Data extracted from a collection
-=-=-=-=-

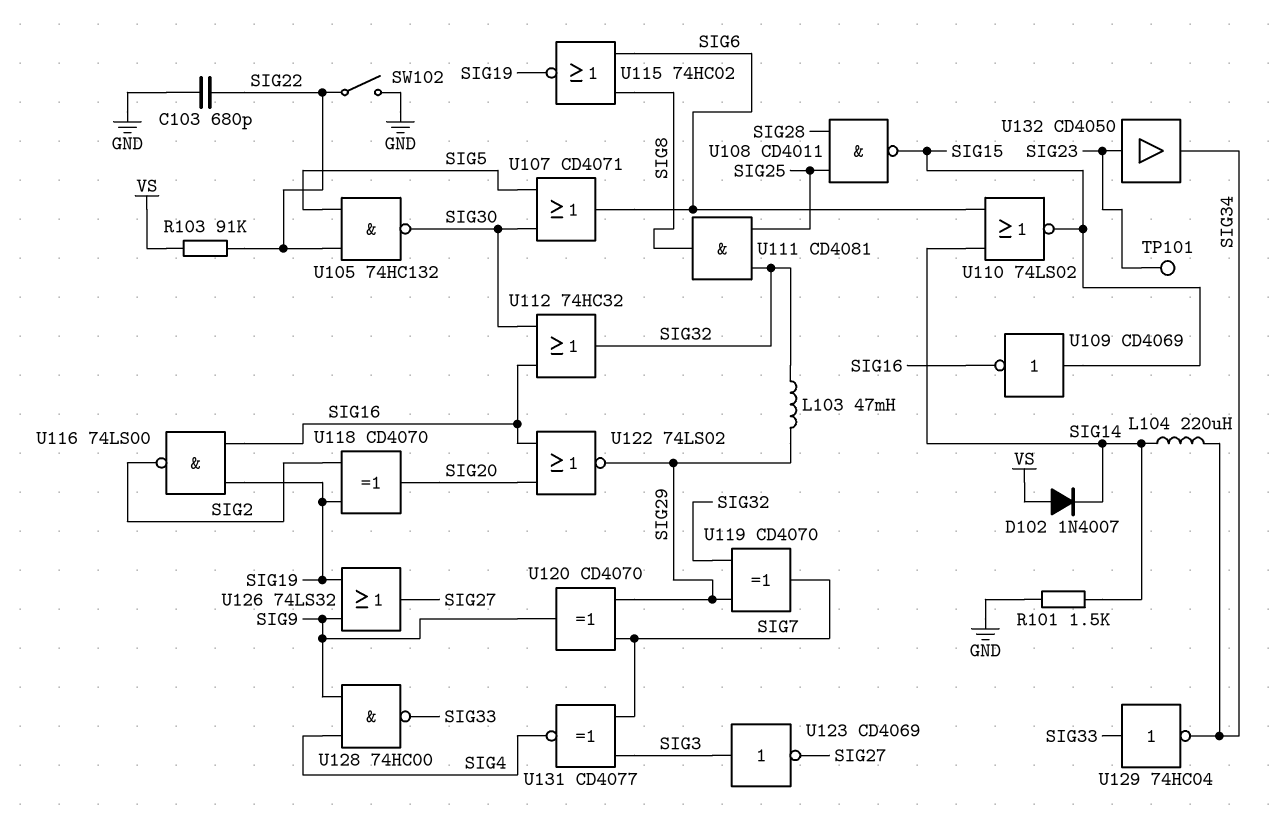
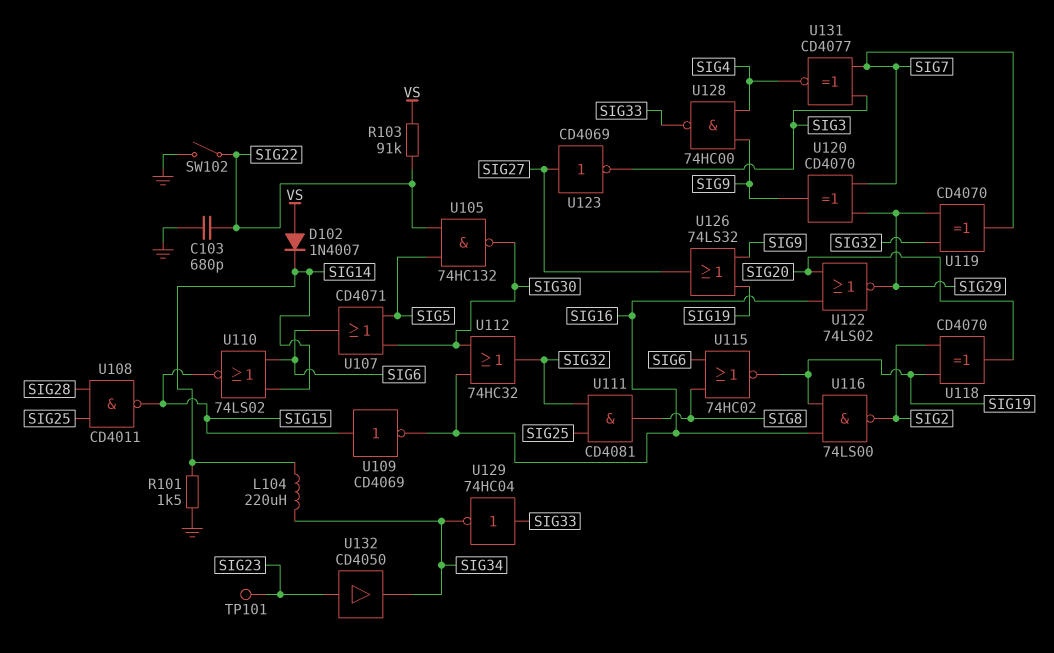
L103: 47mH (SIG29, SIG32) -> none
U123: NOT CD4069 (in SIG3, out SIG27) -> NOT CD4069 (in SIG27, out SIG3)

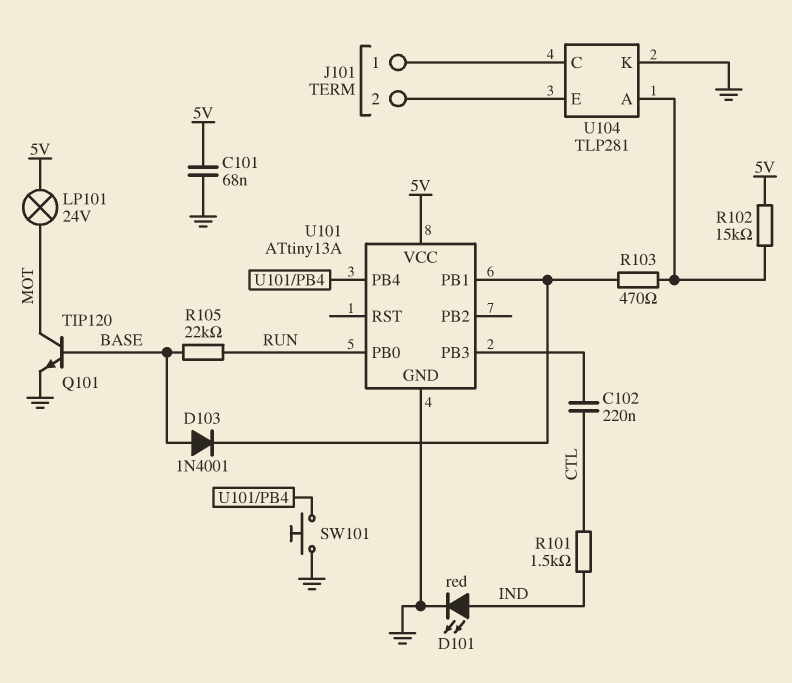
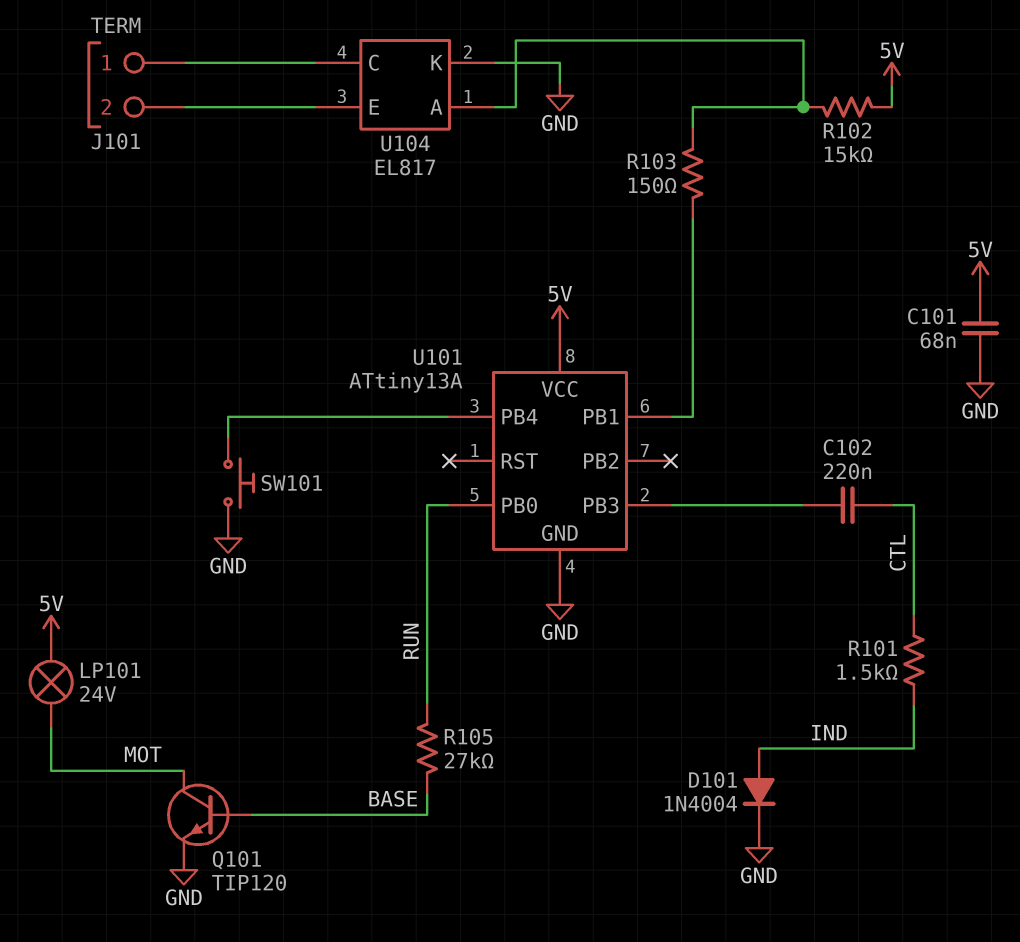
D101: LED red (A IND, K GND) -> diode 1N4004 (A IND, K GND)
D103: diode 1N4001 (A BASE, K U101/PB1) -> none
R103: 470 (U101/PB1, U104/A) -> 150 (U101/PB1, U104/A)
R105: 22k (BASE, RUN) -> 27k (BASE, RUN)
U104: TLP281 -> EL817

-=-=-=-=-

■ PROBLEM STATEMENT:
From the first line to the last, retype the data exactly, without images.

■ RESULT OF THIS EXERCISE:
L103: 47mH (SIG29, SIG32) -> none
U123: NOT CD4069 (in SIG3, out SIG27) -> NOT CD4069 (in SIG27, out SIG3)

D101: LED red (A IND, K GND) -> diode 1N4004 (A IND, K GND)
D103: diode 1N4001 (A BASE, K U101/PB1) -> none
R103: 470 (U101/PB1, U104/A) -> 150 (U101/PB1, U104/A)
R105: 22k (BASE, RUN) -> 27k (BASE, RUN)
U104: TLP281 -> EL817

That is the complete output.